* **Required task**:
Print, please, the line that contains "Detect and mask" and each line after it to the end of the entries, unchanged and with nothing else.

* **Task input**:
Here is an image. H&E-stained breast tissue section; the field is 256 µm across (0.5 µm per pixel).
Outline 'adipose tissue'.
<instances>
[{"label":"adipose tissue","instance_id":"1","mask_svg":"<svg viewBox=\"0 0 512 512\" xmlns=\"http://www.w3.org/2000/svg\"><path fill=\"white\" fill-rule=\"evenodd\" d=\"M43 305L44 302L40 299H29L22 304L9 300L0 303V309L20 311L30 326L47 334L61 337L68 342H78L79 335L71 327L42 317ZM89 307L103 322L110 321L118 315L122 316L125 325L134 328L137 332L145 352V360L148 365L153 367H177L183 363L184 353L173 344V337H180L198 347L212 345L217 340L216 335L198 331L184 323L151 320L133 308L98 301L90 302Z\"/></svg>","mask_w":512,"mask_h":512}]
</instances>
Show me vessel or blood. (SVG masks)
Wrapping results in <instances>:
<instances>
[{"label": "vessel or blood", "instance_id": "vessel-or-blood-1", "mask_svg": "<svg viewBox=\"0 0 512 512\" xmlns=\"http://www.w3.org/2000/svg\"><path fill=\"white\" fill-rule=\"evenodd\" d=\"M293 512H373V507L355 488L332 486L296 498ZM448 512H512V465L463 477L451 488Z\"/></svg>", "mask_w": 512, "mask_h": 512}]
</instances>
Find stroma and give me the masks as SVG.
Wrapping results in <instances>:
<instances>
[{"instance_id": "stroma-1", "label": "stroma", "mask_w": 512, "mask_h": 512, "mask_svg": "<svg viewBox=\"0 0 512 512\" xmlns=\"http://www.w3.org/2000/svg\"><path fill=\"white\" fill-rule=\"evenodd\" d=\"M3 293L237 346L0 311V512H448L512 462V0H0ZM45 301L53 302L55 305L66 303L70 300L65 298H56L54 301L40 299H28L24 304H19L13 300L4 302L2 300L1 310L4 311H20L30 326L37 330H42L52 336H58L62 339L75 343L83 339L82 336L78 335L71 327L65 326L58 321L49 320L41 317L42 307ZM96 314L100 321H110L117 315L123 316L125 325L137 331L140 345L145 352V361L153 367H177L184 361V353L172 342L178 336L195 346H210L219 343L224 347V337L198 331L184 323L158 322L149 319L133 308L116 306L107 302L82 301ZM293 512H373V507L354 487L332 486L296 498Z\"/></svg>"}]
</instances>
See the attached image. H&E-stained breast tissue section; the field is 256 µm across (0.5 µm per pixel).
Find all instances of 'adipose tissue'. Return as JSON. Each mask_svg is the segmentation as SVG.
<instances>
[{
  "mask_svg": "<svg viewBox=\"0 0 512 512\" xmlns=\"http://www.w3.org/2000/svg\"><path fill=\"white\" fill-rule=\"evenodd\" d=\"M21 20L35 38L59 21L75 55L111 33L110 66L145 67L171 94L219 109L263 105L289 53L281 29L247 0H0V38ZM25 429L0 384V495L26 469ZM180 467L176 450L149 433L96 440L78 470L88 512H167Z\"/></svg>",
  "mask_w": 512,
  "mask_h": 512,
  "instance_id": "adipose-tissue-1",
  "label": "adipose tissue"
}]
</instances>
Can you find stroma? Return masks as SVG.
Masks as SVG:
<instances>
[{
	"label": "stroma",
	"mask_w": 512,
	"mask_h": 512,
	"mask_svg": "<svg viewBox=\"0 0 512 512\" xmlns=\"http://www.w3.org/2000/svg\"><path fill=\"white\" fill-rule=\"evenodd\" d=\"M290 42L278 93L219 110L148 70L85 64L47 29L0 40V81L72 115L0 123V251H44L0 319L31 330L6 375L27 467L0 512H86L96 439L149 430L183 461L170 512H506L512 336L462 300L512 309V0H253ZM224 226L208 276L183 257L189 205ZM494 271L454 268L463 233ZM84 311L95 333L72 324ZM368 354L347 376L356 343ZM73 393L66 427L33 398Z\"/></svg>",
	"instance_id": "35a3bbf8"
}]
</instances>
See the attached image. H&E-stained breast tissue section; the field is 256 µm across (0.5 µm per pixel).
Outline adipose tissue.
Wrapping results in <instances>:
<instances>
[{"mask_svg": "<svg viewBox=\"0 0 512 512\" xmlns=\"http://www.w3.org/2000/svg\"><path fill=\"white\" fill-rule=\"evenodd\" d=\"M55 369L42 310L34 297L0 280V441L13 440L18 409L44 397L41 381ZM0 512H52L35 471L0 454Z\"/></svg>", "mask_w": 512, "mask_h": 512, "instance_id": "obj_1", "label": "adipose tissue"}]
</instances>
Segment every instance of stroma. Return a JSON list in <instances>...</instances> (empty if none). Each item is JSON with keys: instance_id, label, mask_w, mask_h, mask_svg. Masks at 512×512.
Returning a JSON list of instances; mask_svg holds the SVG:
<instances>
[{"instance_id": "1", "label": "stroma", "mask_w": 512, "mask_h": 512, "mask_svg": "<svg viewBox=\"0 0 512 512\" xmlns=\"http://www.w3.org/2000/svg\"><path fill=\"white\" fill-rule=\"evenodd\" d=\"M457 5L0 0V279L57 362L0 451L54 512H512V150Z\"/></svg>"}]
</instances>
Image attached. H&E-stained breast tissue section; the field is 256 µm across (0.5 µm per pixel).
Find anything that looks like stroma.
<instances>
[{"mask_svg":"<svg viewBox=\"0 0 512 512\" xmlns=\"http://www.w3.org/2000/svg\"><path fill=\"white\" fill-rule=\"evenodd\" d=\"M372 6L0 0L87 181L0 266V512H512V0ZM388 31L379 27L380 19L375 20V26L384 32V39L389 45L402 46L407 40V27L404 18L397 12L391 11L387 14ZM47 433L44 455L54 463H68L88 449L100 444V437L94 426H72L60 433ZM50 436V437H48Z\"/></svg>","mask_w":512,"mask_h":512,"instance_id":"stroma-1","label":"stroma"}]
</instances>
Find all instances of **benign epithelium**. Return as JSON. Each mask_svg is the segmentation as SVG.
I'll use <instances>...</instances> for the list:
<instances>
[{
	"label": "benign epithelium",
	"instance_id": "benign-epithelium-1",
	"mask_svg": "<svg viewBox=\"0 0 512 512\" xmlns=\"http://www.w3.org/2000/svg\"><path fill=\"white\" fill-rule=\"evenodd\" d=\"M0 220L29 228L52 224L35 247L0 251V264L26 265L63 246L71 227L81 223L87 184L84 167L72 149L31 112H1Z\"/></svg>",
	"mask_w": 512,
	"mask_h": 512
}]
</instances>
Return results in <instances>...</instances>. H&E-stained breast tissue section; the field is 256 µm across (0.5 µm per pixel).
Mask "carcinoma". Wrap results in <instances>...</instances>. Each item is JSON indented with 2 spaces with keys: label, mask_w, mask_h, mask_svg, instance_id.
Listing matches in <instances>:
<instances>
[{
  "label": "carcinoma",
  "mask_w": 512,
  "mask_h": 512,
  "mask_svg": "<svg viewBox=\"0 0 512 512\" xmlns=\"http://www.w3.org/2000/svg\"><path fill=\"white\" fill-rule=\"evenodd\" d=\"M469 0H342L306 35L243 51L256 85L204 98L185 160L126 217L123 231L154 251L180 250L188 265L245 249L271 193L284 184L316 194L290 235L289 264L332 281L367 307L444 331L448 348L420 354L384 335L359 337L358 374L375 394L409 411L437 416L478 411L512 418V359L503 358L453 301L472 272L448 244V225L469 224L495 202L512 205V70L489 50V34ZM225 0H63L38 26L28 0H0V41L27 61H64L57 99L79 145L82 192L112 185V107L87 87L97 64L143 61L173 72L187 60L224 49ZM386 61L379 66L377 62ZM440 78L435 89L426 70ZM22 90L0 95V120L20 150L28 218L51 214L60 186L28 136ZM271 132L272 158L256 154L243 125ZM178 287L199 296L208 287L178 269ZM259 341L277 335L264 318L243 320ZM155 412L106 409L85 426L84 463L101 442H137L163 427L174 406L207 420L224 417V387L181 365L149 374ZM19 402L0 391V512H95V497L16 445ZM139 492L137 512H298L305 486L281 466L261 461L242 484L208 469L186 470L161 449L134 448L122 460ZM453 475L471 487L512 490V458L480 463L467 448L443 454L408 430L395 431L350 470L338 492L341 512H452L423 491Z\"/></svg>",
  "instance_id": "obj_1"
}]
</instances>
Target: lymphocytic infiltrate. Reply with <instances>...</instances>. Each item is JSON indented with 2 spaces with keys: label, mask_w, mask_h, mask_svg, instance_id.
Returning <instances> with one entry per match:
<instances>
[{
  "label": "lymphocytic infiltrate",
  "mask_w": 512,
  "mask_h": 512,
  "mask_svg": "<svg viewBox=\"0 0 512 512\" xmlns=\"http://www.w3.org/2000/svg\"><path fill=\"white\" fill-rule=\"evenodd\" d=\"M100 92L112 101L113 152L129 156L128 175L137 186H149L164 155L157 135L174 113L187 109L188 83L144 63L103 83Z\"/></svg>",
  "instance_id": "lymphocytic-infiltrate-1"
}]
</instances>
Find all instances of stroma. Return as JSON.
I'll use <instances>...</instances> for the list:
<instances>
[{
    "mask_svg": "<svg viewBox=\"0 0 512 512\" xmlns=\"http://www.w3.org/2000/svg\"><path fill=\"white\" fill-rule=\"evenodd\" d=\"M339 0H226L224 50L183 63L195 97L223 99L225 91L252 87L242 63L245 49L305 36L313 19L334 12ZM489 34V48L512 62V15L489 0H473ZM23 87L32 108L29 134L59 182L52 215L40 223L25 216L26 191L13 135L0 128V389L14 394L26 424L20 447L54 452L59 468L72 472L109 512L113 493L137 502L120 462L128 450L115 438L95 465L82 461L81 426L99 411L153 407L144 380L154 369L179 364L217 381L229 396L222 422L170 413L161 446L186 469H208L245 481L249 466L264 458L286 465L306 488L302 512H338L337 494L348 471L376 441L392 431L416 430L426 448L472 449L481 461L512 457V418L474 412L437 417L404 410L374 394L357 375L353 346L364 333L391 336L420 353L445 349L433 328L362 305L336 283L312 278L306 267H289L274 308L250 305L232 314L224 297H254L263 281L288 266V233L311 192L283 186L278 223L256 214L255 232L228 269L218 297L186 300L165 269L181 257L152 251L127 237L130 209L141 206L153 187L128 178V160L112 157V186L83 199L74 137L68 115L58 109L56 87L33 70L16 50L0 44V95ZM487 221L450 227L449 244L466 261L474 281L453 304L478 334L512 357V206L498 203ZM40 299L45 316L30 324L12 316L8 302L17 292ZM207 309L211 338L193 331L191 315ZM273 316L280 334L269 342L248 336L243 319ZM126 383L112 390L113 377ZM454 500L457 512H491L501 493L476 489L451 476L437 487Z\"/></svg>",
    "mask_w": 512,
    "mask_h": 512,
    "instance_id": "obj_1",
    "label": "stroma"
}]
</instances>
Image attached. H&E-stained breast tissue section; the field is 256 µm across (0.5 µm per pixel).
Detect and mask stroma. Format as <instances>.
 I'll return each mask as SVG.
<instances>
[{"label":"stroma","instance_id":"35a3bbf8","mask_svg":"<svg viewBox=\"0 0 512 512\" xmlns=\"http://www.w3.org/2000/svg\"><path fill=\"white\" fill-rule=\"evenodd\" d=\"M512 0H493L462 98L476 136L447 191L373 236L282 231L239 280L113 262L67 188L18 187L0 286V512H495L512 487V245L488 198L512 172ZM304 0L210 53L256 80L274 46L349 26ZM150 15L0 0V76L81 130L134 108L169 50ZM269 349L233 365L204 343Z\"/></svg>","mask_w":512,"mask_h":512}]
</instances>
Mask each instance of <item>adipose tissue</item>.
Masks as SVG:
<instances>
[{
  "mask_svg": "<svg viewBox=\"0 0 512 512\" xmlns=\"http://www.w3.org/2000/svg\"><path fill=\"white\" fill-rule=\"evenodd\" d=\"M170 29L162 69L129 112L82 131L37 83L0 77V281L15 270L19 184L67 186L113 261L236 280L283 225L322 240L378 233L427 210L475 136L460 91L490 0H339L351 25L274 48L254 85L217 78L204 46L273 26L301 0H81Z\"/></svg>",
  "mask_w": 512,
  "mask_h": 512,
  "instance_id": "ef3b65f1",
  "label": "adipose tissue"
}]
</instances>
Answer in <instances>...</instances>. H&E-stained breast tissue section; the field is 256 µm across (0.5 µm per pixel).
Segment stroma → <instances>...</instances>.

* **Full output**:
Detect and mask stroma. Format as <instances>.
 I'll return each mask as SVG.
<instances>
[{"label":"stroma","instance_id":"35a3bbf8","mask_svg":"<svg viewBox=\"0 0 512 512\" xmlns=\"http://www.w3.org/2000/svg\"><path fill=\"white\" fill-rule=\"evenodd\" d=\"M512 0H493L462 98L476 136L447 191L373 236L282 231L239 280L113 262L67 188L18 187L0 286V512H495L512 487V245L488 198L512 172ZM304 0L210 53L256 80L274 46L349 26ZM150 15L0 0V76L81 130L134 108L169 50ZM269 349L233 365L204 343Z\"/></svg>","mask_w":512,"mask_h":512}]
</instances>
Mask each instance of <item>adipose tissue</item>.
Masks as SVG:
<instances>
[{
  "mask_svg": "<svg viewBox=\"0 0 512 512\" xmlns=\"http://www.w3.org/2000/svg\"><path fill=\"white\" fill-rule=\"evenodd\" d=\"M170 29L162 69L129 112L82 131L37 83L0 77V281L15 270L19 184L67 186L113 261L236 280L283 225L322 240L378 233L427 210L475 136L460 91L490 0H339L351 25L274 48L254 85L217 78L204 46L273 26L301 0H81Z\"/></svg>",
  "mask_w": 512,
  "mask_h": 512,
  "instance_id": "ef3b65f1",
  "label": "adipose tissue"
}]
</instances>
Answer in <instances>...</instances>. H&E-stained breast tissue section; the field is 256 µm across (0.5 µm per pixel).
Segment stroma → <instances>...</instances>.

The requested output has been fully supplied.